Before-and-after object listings
┌──

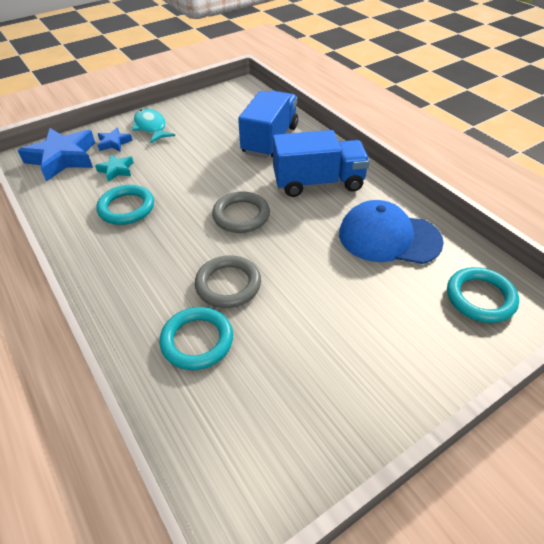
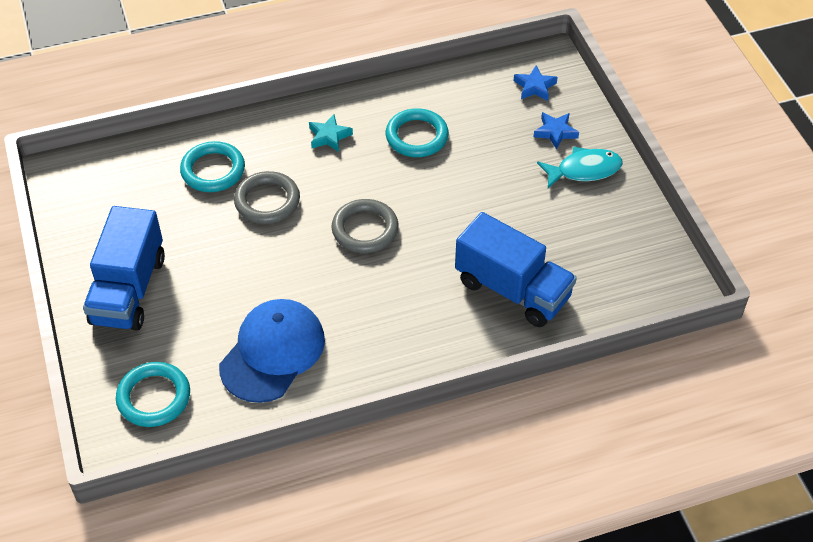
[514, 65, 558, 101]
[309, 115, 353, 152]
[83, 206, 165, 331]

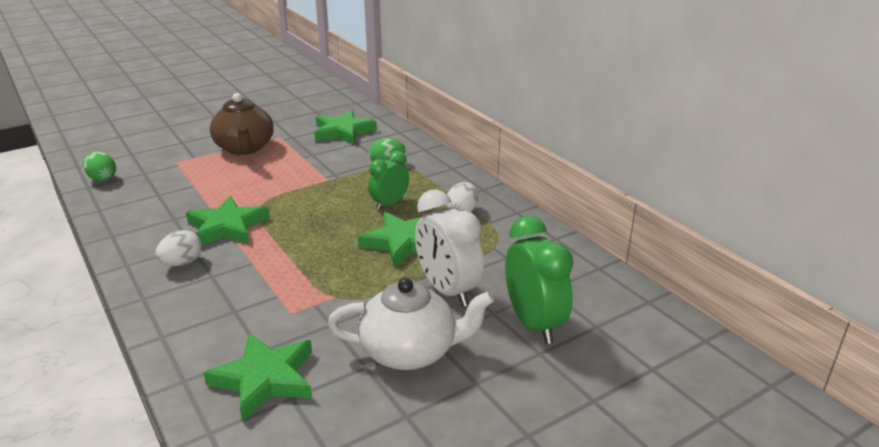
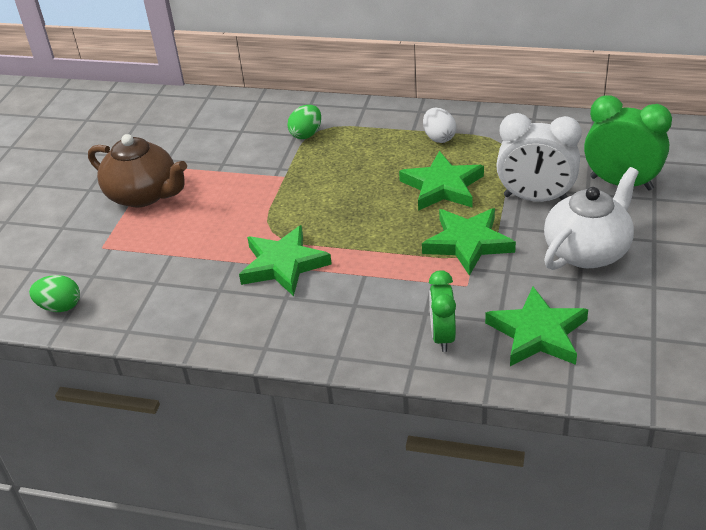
[156, 230, 202, 266] (first image)
[422, 208, 516, 276]
[429, 270, 456, 352]

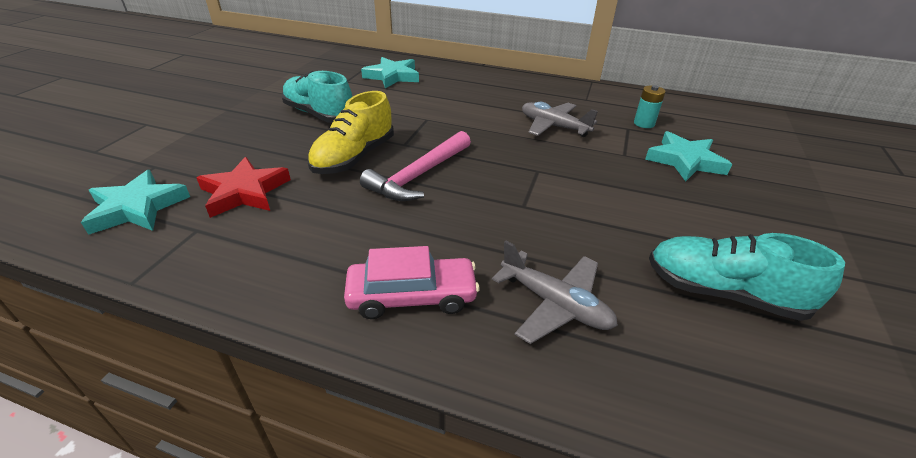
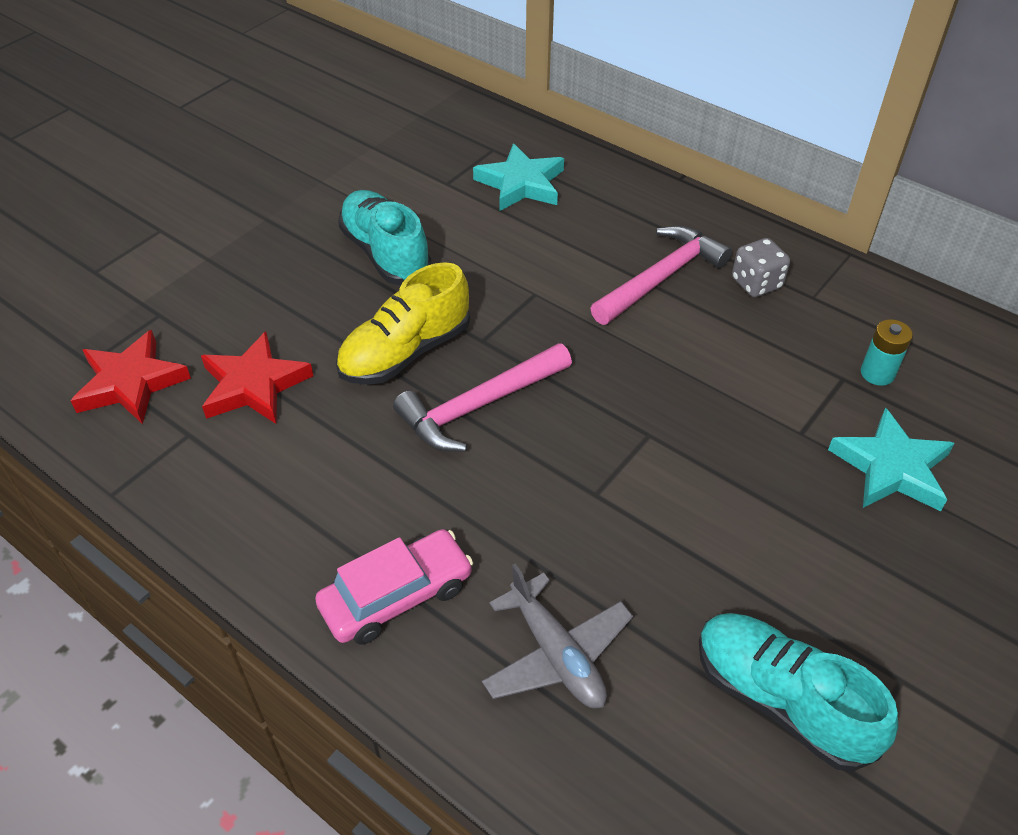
[71, 330, 191, 424]
[315, 529, 473, 645]
[522, 102, 598, 137] (first image)
[590, 226, 732, 325]
[732, 238, 790, 297]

└──

Print the data above exactly; drop every picture.

[514, 65, 558, 101]
[309, 115, 353, 152]
[83, 206, 165, 331]

[156, 230, 202, 266] (first image)
[422, 208, 516, 276]
[429, 270, 456, 352]

[71, 330, 191, 424]
[315, 529, 473, 645]
[522, 102, 598, 137] (first image)
[590, 226, 732, 325]
[732, 238, 790, 297]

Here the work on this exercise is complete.